#### Instructions to follow:
Lines outside the range are not wanted. Give again exactly the lines between the line holding "RTC2 pin SDA: GP4 -> GP19" and the line holding "GAS pin DO: A1 -> SDA", inclusive, from the listing below.

#### Data records:
Start of Block

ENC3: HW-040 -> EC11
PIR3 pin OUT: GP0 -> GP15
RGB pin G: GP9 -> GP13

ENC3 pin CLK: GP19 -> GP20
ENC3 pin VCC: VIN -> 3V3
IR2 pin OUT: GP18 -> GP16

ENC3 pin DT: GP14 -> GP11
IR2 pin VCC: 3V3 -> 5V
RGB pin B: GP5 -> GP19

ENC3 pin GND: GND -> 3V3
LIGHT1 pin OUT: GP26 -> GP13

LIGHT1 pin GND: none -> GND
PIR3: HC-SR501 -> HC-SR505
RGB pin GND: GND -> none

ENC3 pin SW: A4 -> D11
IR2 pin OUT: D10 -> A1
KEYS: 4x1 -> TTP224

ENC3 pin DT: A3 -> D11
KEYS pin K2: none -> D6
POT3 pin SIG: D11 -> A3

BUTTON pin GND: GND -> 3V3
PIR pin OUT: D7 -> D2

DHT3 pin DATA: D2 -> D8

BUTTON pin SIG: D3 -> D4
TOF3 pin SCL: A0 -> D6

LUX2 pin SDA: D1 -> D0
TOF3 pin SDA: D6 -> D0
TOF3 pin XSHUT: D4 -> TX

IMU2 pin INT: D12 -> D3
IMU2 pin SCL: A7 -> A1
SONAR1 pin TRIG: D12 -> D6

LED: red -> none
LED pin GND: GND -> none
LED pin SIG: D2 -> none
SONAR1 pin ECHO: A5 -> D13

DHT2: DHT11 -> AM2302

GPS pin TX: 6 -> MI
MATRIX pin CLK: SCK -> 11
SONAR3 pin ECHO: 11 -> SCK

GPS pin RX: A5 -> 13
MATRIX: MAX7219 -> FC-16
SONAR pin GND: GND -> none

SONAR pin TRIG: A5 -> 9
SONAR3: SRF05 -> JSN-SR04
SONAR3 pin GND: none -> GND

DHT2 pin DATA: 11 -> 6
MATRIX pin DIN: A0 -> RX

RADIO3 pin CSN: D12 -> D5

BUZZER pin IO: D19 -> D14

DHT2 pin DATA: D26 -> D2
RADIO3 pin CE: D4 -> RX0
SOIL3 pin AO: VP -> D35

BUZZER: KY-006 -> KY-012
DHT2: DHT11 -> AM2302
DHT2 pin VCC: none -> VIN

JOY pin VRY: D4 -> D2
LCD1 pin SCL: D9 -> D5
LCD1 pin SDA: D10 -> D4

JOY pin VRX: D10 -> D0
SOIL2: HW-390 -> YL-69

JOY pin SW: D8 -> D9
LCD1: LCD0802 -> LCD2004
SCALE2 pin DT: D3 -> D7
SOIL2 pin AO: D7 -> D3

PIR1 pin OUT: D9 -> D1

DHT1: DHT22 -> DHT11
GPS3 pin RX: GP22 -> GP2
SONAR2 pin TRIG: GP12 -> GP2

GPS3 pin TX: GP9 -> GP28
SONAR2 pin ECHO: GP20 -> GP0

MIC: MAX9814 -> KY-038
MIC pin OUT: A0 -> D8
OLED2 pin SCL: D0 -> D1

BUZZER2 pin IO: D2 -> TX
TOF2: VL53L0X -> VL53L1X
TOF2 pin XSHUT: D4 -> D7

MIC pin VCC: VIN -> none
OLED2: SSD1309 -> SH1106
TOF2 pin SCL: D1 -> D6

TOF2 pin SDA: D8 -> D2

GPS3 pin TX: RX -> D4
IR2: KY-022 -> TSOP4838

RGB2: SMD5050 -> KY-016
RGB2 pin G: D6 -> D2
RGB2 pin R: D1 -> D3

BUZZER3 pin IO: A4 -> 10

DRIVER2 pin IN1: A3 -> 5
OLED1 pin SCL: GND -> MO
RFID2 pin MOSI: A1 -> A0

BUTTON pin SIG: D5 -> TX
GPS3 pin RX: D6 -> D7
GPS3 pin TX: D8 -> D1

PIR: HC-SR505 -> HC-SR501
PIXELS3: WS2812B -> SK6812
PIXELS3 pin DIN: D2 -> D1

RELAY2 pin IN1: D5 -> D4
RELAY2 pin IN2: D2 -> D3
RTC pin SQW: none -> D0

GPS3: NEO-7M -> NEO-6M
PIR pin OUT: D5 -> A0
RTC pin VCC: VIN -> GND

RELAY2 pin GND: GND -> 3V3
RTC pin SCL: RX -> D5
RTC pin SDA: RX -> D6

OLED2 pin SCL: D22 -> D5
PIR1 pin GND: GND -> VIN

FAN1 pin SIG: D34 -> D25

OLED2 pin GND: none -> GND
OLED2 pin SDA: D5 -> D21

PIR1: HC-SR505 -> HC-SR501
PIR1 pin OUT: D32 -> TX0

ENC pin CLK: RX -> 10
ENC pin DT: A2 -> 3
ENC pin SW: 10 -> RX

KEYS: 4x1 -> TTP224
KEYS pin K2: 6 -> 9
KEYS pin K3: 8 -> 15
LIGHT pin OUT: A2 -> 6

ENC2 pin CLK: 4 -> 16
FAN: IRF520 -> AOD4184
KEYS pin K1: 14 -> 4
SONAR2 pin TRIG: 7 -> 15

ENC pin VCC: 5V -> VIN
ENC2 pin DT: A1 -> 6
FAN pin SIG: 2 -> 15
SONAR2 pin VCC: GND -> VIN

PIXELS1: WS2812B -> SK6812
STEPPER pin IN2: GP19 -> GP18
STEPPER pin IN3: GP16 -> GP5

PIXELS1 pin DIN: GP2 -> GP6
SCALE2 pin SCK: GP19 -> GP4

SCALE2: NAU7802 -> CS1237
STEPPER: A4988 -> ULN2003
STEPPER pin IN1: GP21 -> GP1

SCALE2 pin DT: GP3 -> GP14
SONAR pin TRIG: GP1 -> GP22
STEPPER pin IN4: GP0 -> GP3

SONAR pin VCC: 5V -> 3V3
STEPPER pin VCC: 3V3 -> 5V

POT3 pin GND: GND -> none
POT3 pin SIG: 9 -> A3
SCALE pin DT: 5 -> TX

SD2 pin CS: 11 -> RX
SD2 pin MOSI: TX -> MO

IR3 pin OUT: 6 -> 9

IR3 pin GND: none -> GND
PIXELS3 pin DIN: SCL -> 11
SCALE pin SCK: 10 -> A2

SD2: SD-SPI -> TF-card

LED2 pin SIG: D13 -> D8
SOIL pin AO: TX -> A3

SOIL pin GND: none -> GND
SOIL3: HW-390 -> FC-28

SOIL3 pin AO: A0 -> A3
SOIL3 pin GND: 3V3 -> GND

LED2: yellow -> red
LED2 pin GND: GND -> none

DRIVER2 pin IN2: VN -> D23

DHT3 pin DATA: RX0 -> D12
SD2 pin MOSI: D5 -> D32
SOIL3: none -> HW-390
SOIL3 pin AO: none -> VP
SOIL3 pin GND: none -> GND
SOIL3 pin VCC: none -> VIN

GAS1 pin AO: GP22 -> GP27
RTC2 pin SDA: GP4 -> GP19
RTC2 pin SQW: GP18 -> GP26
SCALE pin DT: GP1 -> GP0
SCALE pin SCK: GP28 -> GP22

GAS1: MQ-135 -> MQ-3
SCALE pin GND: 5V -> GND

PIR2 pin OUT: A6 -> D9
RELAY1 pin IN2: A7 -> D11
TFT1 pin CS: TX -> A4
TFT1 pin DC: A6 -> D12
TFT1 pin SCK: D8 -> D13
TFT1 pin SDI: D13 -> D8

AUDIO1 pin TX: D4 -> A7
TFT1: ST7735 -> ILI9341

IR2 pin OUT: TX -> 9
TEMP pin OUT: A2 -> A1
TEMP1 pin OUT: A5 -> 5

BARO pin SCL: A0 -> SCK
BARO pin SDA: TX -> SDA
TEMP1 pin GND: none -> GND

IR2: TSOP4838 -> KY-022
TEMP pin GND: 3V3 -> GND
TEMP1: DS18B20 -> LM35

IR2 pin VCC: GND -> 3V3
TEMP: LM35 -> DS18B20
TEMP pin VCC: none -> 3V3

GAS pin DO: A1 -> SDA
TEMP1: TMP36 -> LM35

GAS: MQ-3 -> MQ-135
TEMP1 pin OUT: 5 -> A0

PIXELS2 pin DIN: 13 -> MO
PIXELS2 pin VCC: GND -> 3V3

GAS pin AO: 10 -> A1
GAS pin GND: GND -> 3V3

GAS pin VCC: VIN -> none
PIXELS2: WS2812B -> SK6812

End of Block

#### Solution for this exercise:
RTC2 pin SDA: GP4 -> GP19
RTC2 pin SQW: GP18 -> GP26
SCALE pin DT: GP1 -> GP0
SCALE pin SCK: GP28 -> GP22

GAS1: MQ-135 -> MQ-3
SCALE pin GND: 5V -> GND

PIR2 pin OUT: A6 -> D9
RELAY1 pin IN2: A7 -> D11
TFT1 pin CS: TX -> A4
TFT1 pin DC: A6 -> D12
TFT1 pin SCK: D8 -> D13
TFT1 pin SDI: D13 -> D8

AUDIO1 pin TX: D4 -> A7
TFT1: ST7735 -> ILI9341

IR2 pin OUT: TX -> 9
TEMP pin OUT: A2 -> A1
TEMP1 pin OUT: A5 -> 5

BARO pin SCL: A0 -> SCK
BARO pin SDA: TX -> SDA
TEMP1 pin GND: none -> GND

IR2: TSOP4838 -> KY-022
TEMP pin GND: 3V3 -> GND
TEMP1: DS18B20 -> LM35

IR2 pin VCC: GND -> 3V3
TEMP: LM35 -> DS18B20
TEMP pin VCC: none -> 3V3

GAS pin DO: A1 -> SDA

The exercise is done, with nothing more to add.